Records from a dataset

━━━━

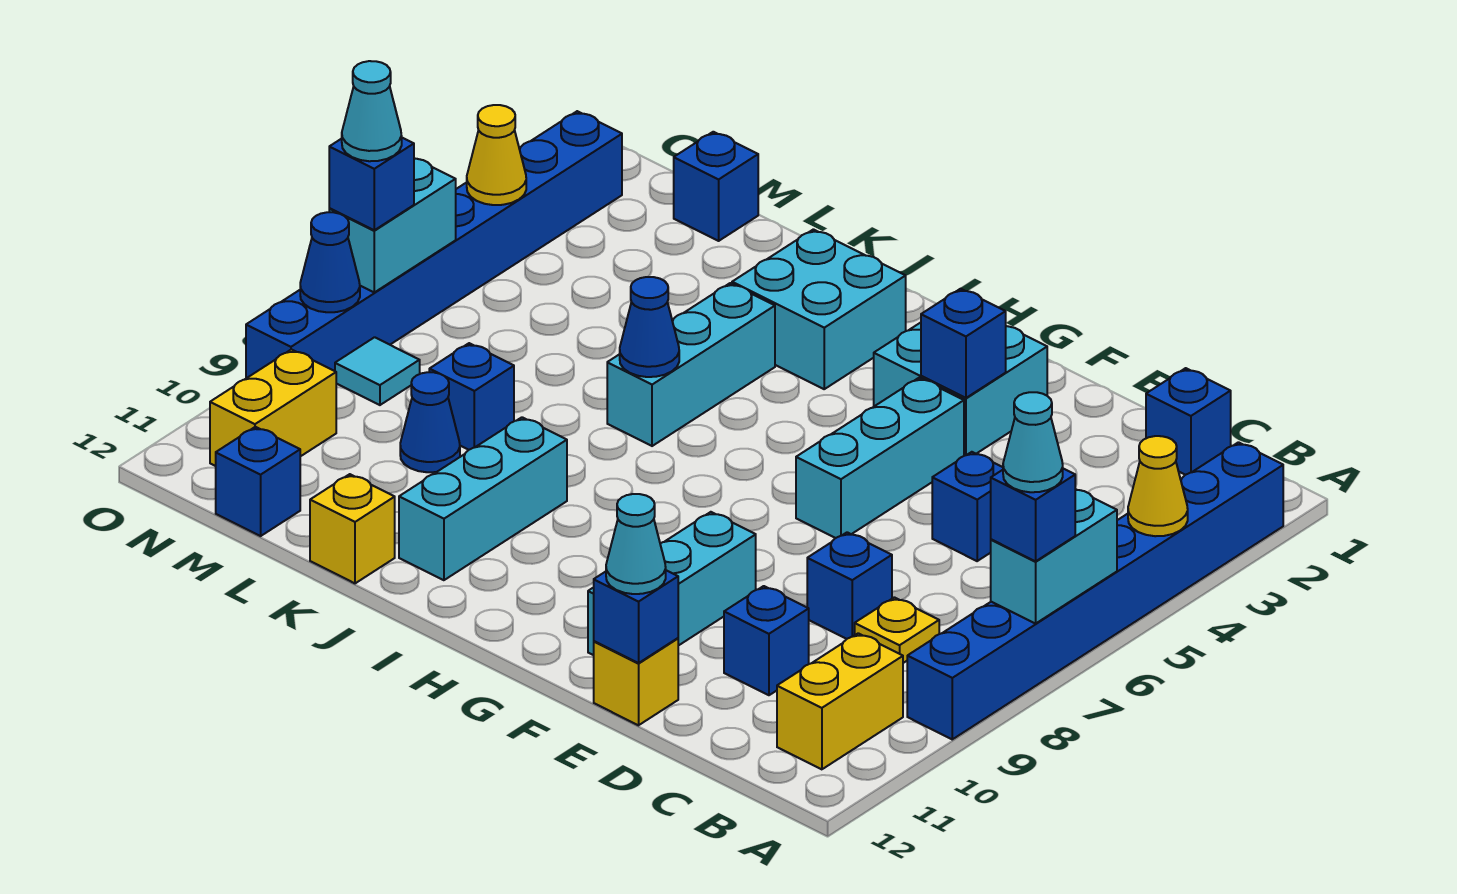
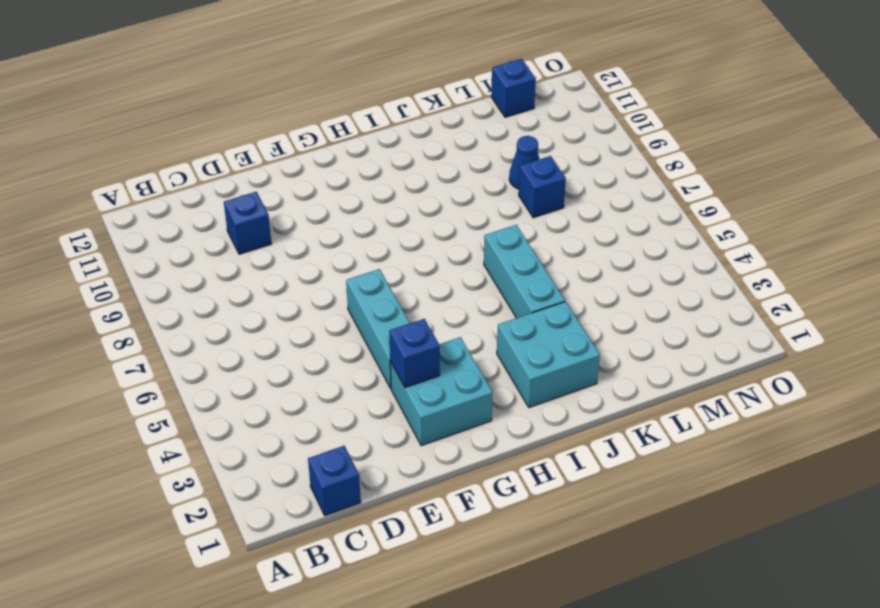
none -> blue 1x8 brick [907,442,1283,739]
none -> yellow 1x2 brick [777,633,903,769]
none -> yellow 1x1 plate [855,597,939,663]
none -> blue 1x1 brick [932,452,1003,561]

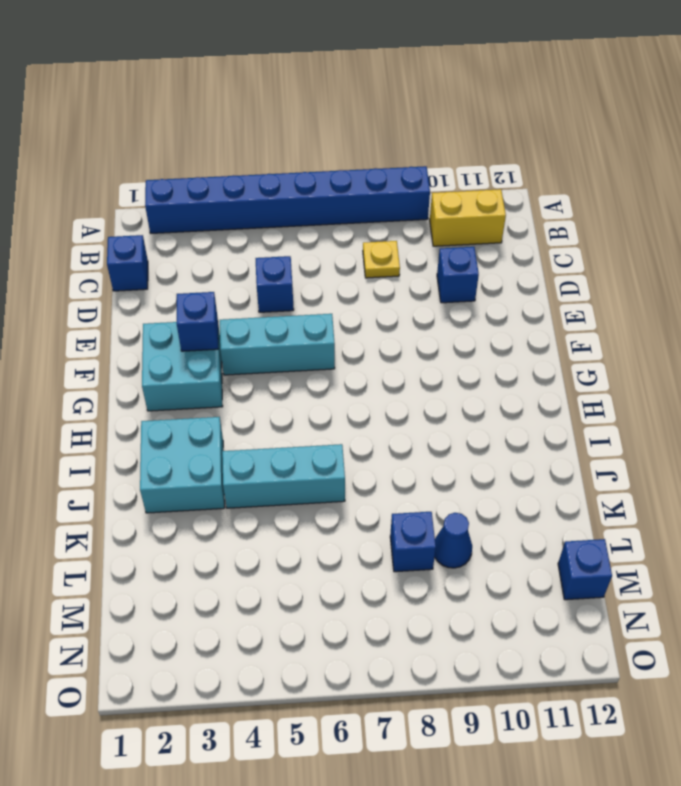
none -> blue 1x1 brick [807,532,892,639]
none -> yellow 1x1 brick [594,638,678,725]
none -> cyan 1x3 brick [588,512,756,655]
none -> cyan 1x3 brick [399,417,567,580]

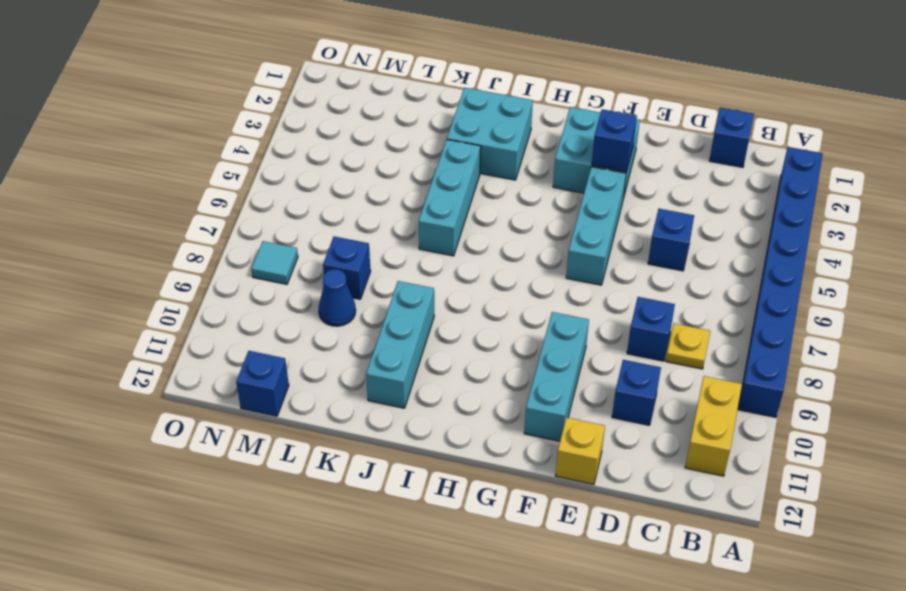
none -> yellow 1x1 brick [310,474,395,583]
none -> blue 1x1 brick [674,132,758,241]
none -> yellow 1x2 brick [210,350,336,466]
none -> blue 1x8 brick [246,111,622,378]

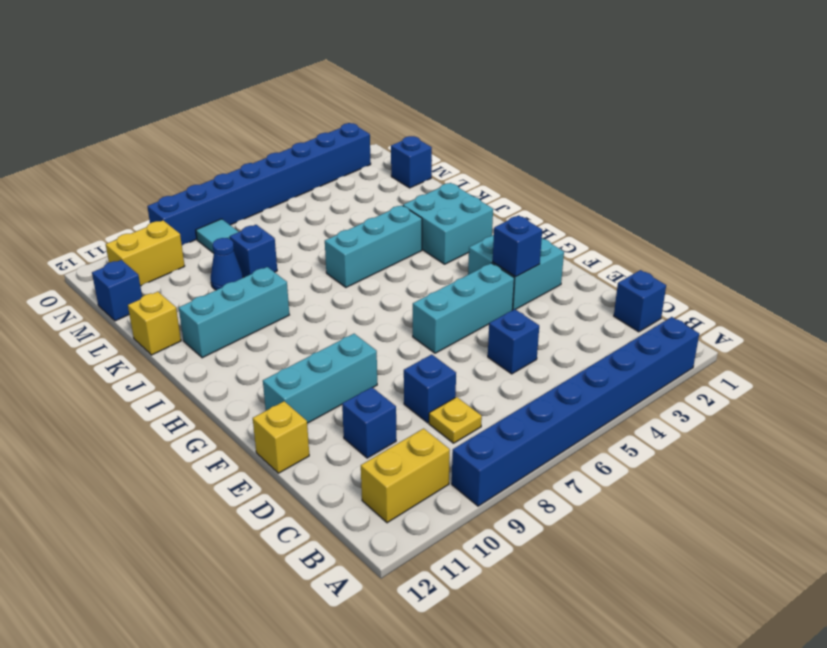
none -> yellow 1x1 cone [1128,436,1188,536]
none -> cyan 1x2 brick [991,489,1117,624]
none -> blue 1x1 brick [594,570,678,663]
none -> blue 1x1 cone [620,277,679,377]

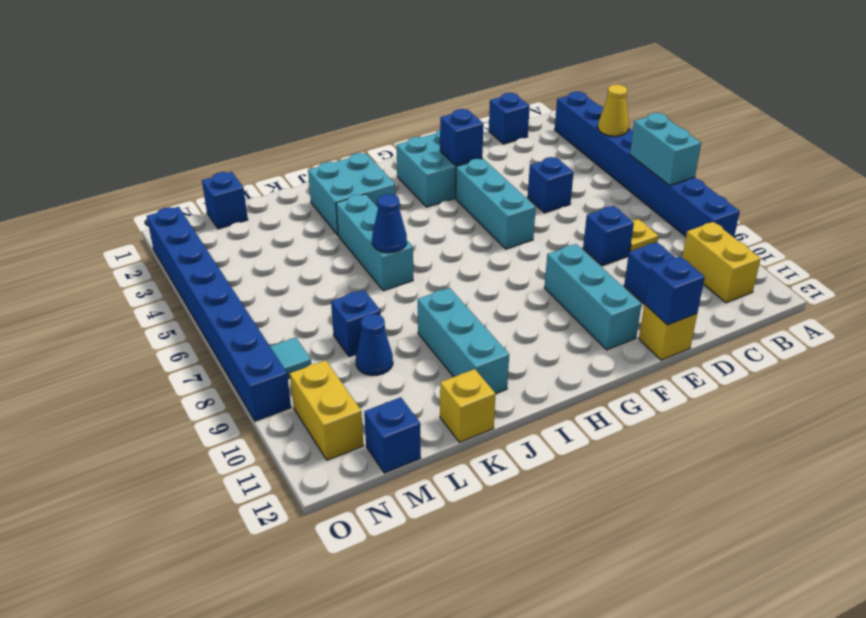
none -> yellow 1x1 cone [467,105,526,205]
none -> cyan 1x2 brick [329,158,456,292]
none -> blue 1x1 cone [300,212,360,312]
none -> blue 1x1 brick [991,469,1075,561]

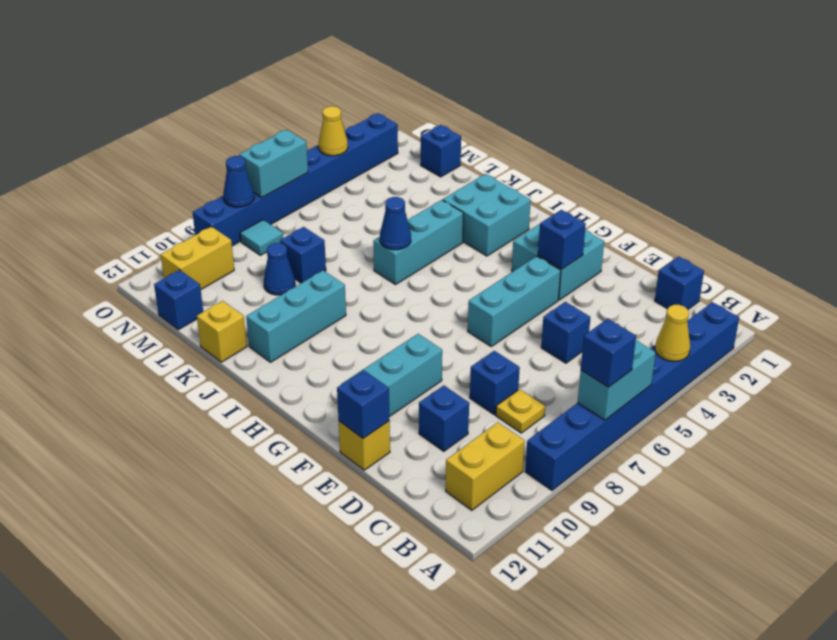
none -> cyan 1x1 cone [606,494,666,594]
none -> blue 1x1 brick [329,138,414,230]
none -> cyan 1x1 cone [1003,392,1063,492]
none -> cyan 1x1 cone [342,61,402,161]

━━━━

TASK OBJECTIVE
Using the records above, extract exactly and only the lines from the one with "none -> yellow 1x1 brick [310,474,395,583]" through the final line, inclusive, leaving out pictures.

RESULT
none -> yellow 1x1 brick [310,474,395,583]
none -> blue 1x1 brick [674,132,758,241]
none -> yellow 1x2 brick [210,350,336,466]
none -> blue 1x8 brick [246,111,622,378]

none -> yellow 1x1 cone [1128,436,1188,536]
none -> cyan 1x2 brick [991,489,1117,624]
none -> blue 1x1 brick [594,570,678,663]
none -> blue 1x1 cone [620,277,679,377]

none -> yellow 1x1 cone [467,105,526,205]
none -> cyan 1x2 brick [329,158,456,292]
none -> blue 1x1 cone [300,212,360,312]
none -> blue 1x1 brick [991,469,1075,561]

none -> cyan 1x1 cone [606,494,666,594]
none -> blue 1x1 brick [329,138,414,230]
none -> cyan 1x1 cone [1003,392,1063,492]
none -> cyan 1x1 cone [342,61,402,161]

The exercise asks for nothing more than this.